== Instructions for the task ==
Identify all lines in the data containing the string "sartén". Copy them out.

== Dataset excerpts ==
Segment Open
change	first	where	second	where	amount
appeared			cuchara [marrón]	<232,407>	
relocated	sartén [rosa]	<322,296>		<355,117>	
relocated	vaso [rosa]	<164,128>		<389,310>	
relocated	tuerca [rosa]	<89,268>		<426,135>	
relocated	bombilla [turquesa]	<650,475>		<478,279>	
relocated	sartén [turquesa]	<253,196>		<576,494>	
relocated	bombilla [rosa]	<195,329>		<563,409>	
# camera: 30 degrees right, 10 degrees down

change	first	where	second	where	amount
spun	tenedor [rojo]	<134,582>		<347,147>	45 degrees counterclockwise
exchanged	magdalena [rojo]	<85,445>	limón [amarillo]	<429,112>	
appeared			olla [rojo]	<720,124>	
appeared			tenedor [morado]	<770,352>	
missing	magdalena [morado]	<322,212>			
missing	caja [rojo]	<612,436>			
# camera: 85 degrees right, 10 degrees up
Segment Closed
Segment Open
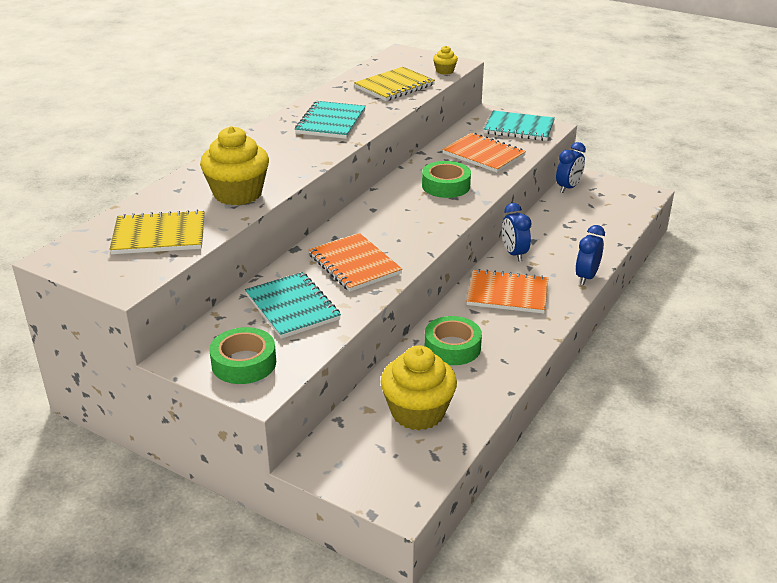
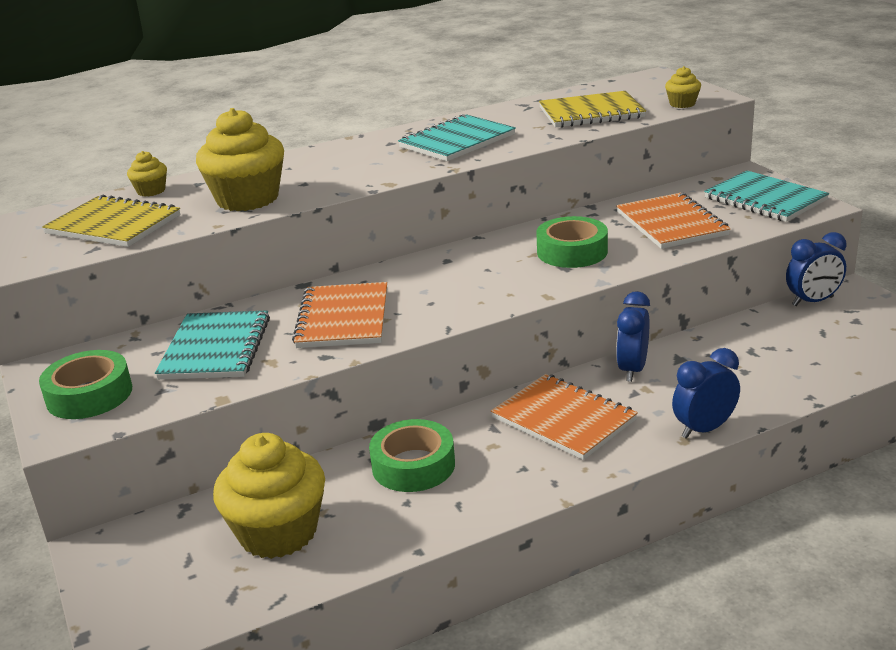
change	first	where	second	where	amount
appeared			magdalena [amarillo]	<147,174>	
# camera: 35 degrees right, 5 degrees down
Segment Closed
Segment Open
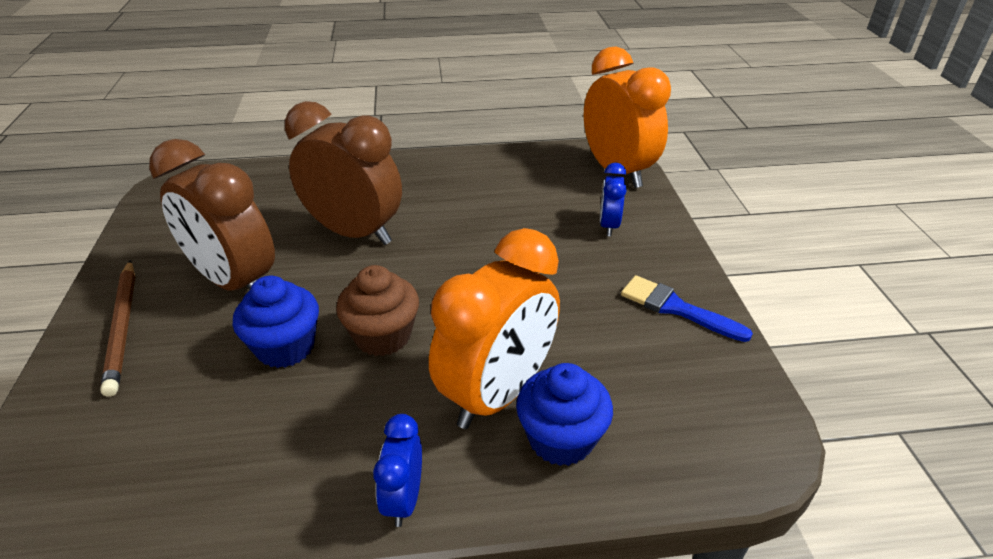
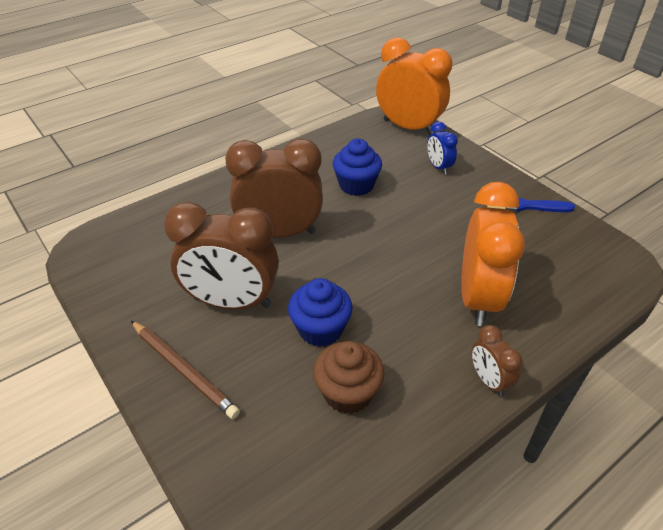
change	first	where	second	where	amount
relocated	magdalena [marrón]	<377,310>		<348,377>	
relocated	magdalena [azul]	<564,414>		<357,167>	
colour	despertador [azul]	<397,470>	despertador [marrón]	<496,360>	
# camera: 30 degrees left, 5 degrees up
Segment Closed
== Exercise response ==
relocated	sartén [rosa]	<322,296>		<355,117>	
relocated	sartén [turquesa]	<253,196>		<576,494>	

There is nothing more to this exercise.